### EXERCISE INSTRUCTIONS
I'd like every entry transcribed word for word, with no pictures.

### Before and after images
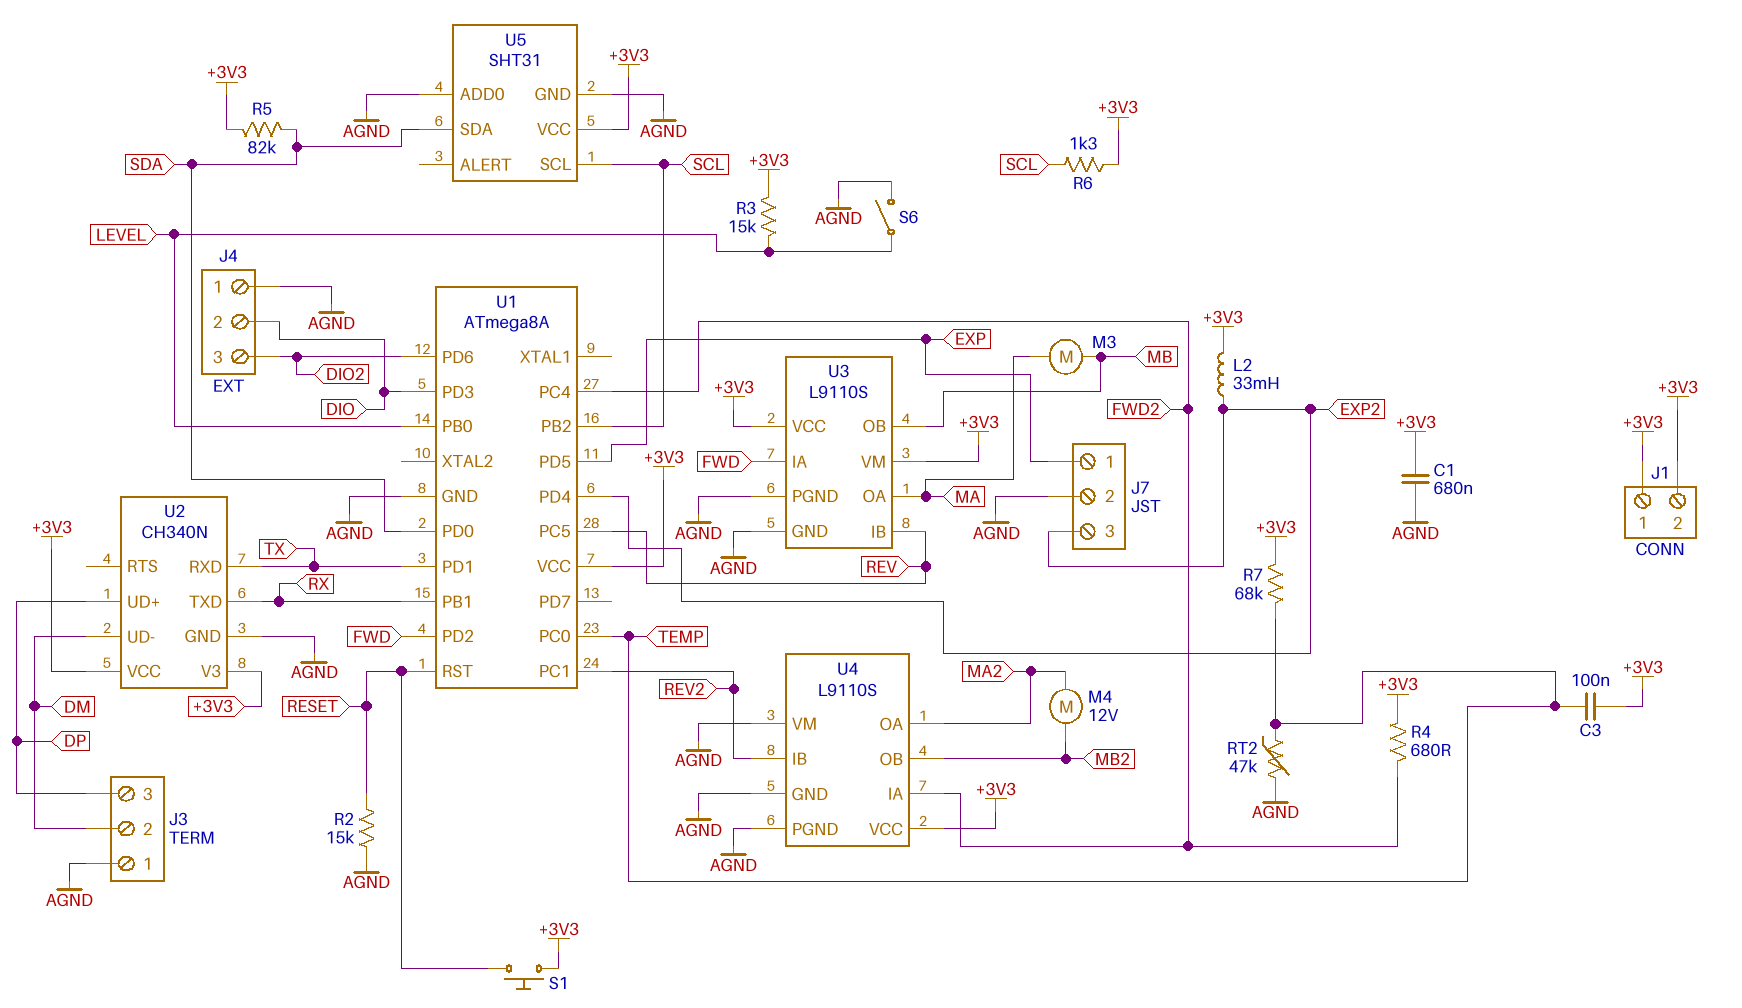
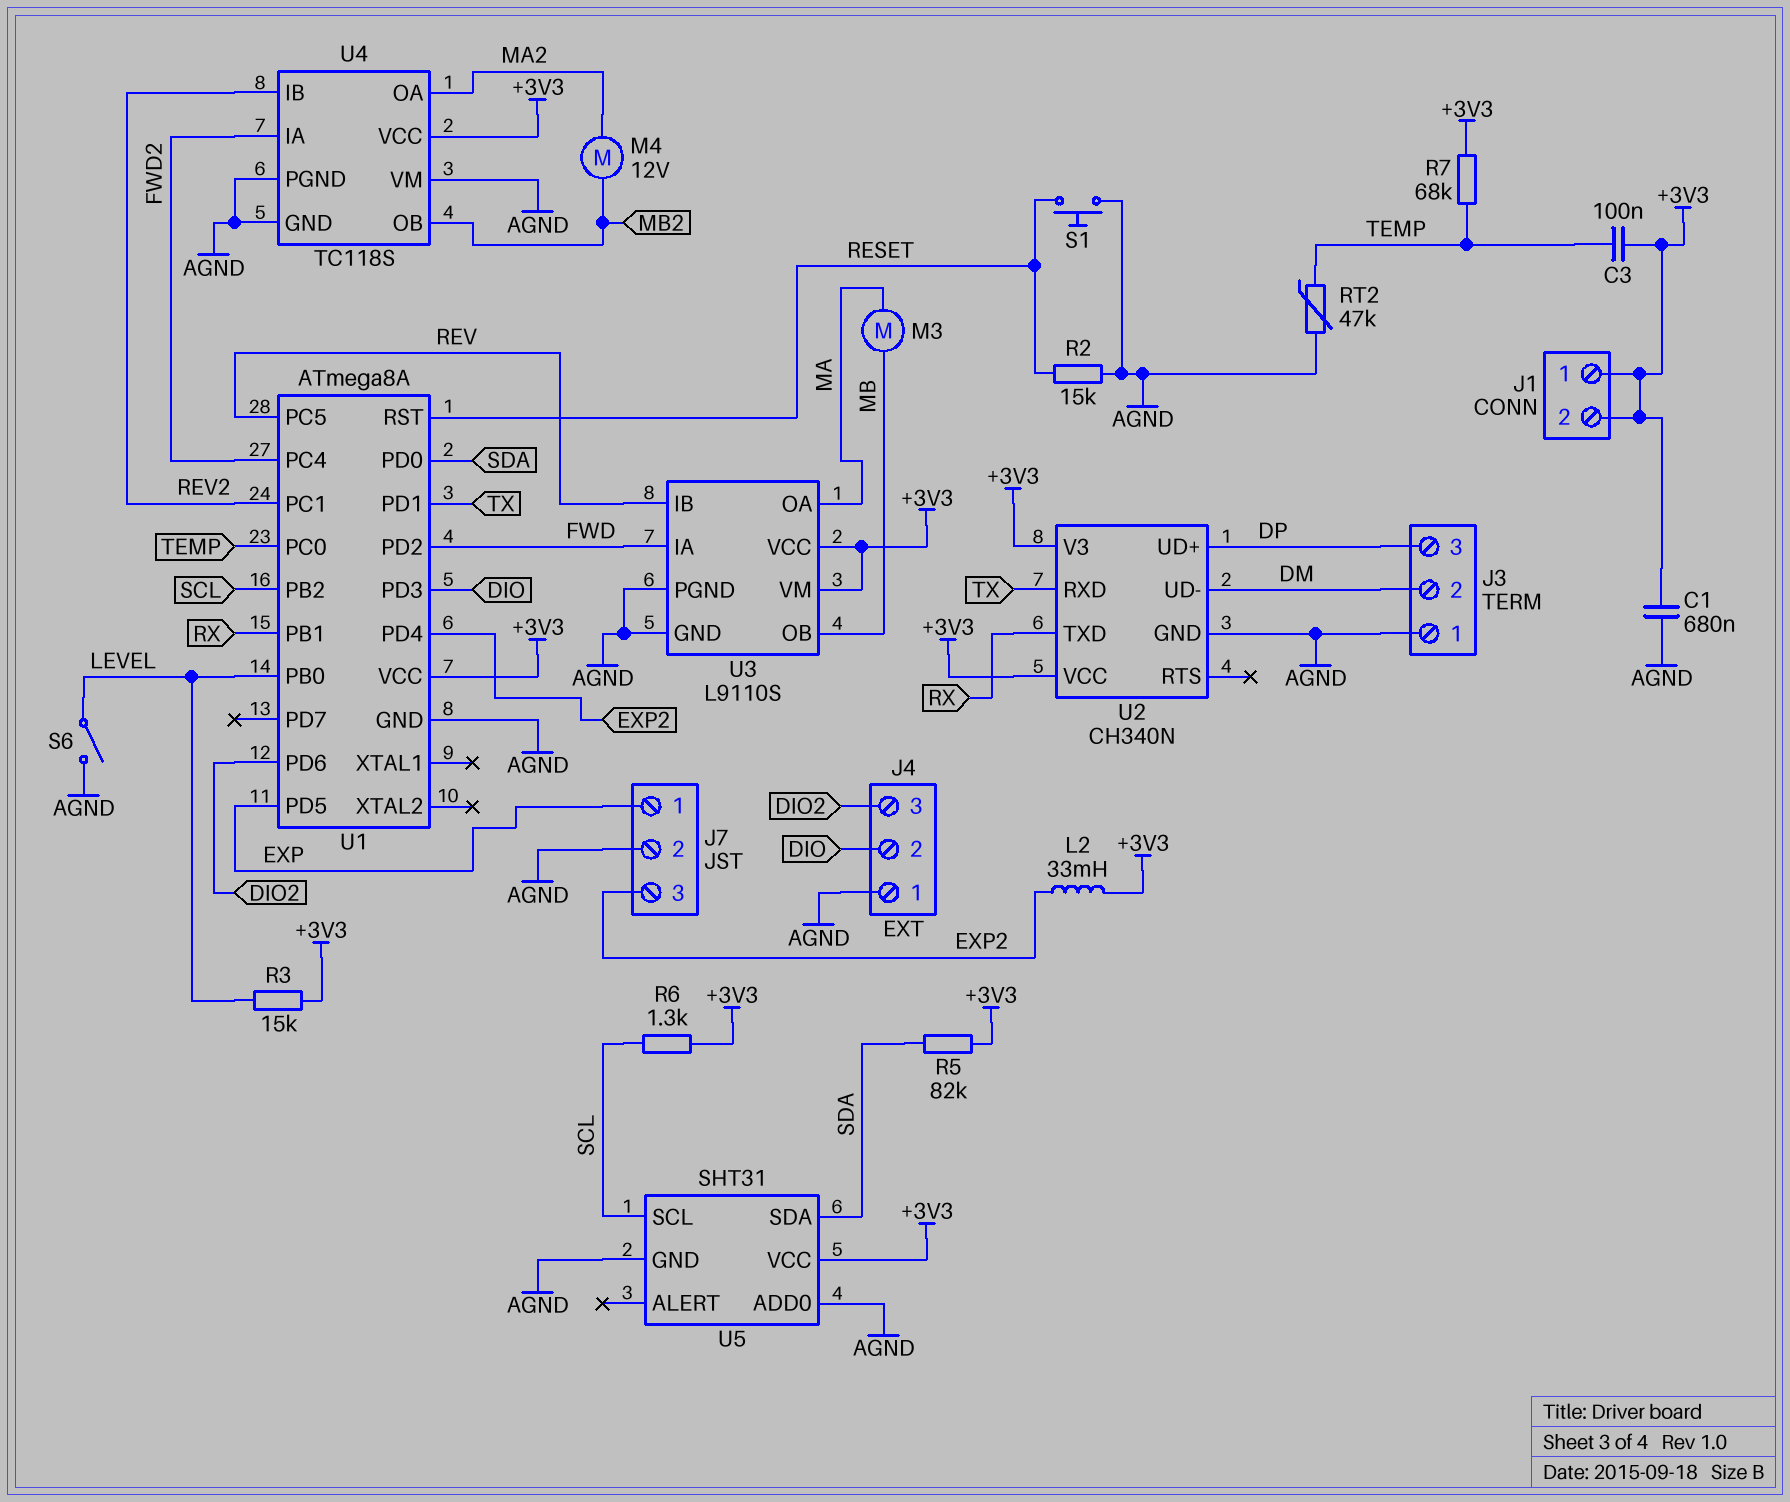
R4: 680 (+3V3, FWD2) -> none
S1: button (+3V3, RESET) -> button (AGND, RESET)
U4: L9110S -> TC118S

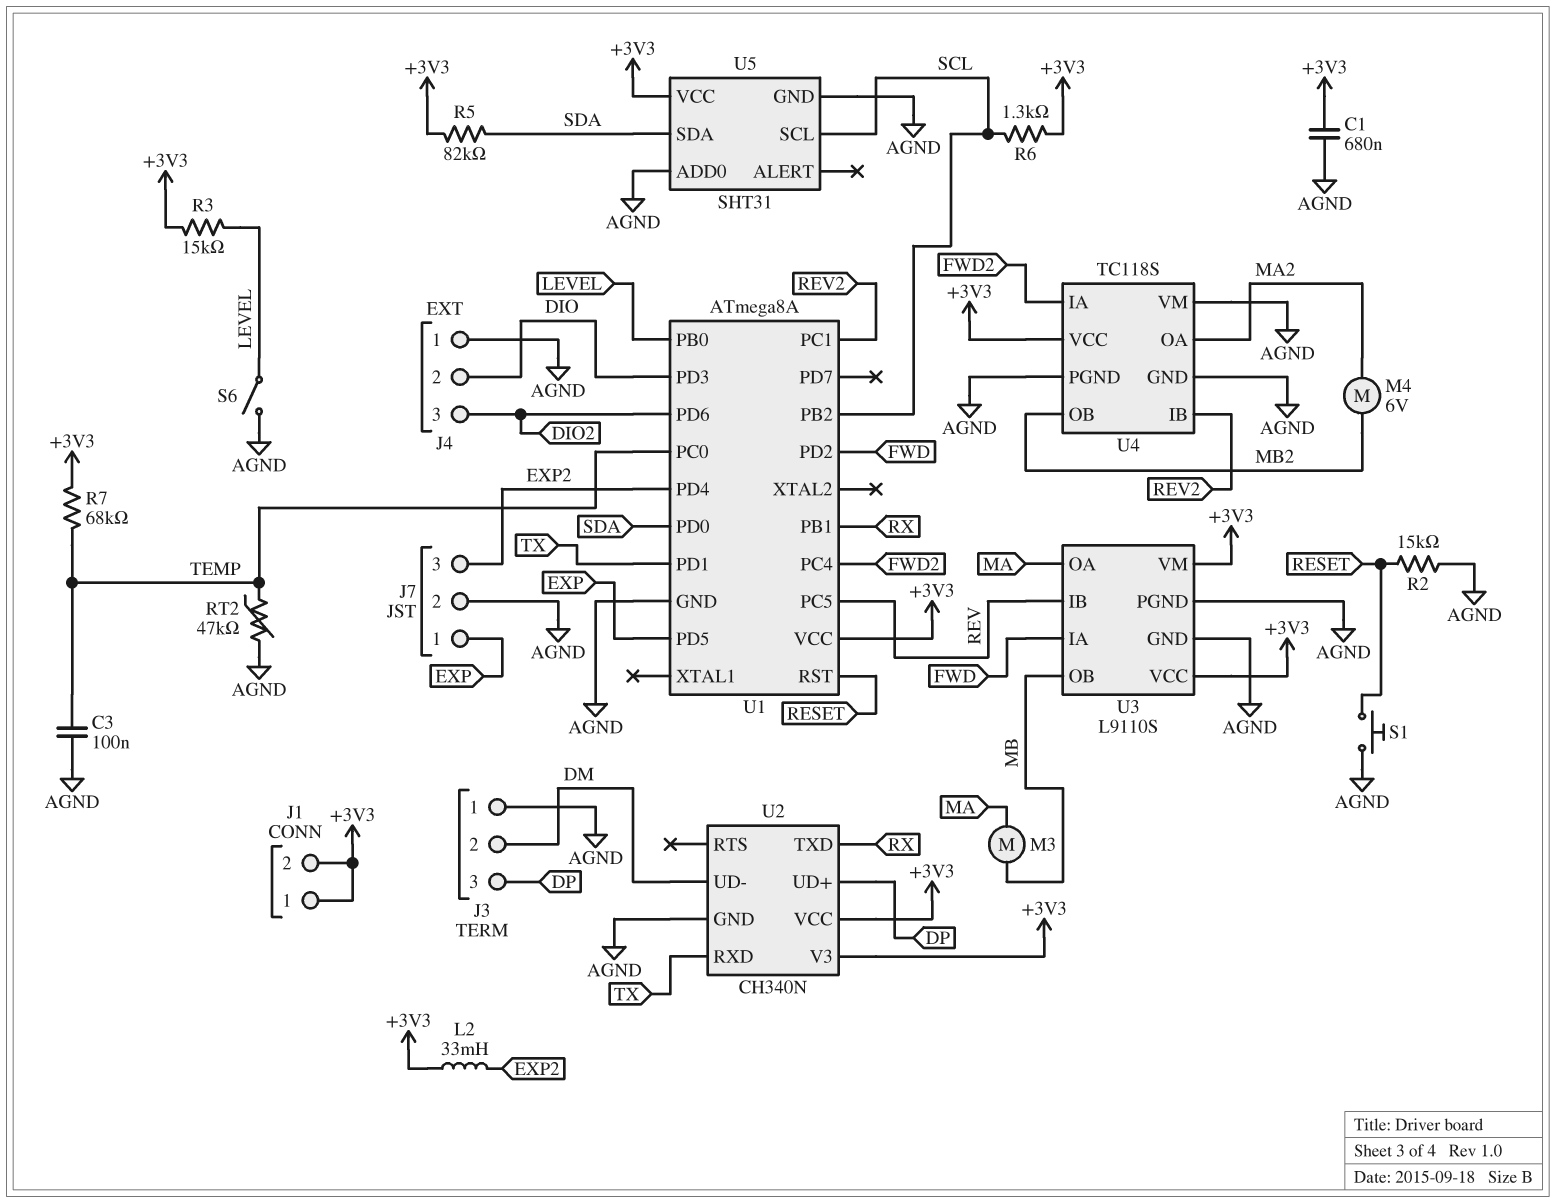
C3: 100nF (+3V3, TEMP) -> 100nF (AGND, TEMP)
M4: motor 12V (MA2, MB2) -> motor 6V (MA2, MB2)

### RESPONSE TO THE EXERCISE
R4: 680 (+3V3, FWD2) -> none
S1: button (+3V3, RESET) -> button (AGND, RESET)
U4: L9110S -> TC118S

C3: 100nF (+3V3, TEMP) -> 100nF (AGND, TEMP)
M4: motor 12V (MA2, MB2) -> motor 6V (MA2, MB2)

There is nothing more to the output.